_Exercise directions_. Write out, word for word, only the lines from the one with "(198, 358) = (234, 180): pink" to the end of the data below.

_Input data_.
+++
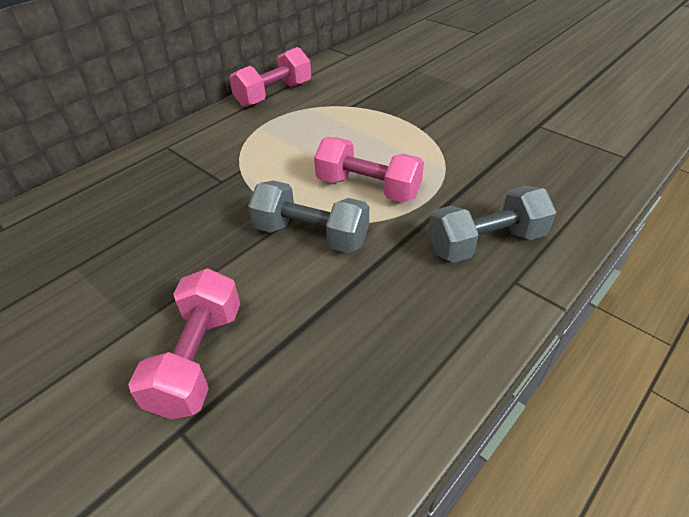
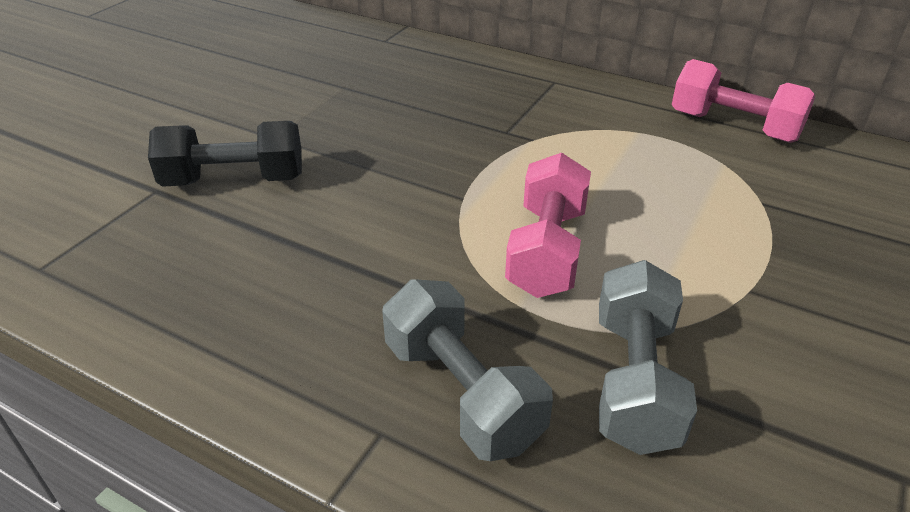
camera: 75 degrees right, 5 degrees down
(198, 358) = (234, 180): pink dumbbell -> black dumbbell
(311, 235) = (428, 216): grey dumbbell -> grey dumbbell (634, 381)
+++
_Completed exercise_.
(198, 358) = (234, 180): pink dumbbell -> black dumbbell
(311, 235) = (428, 216): grey dumbbell -> grey dumbbell (634, 381)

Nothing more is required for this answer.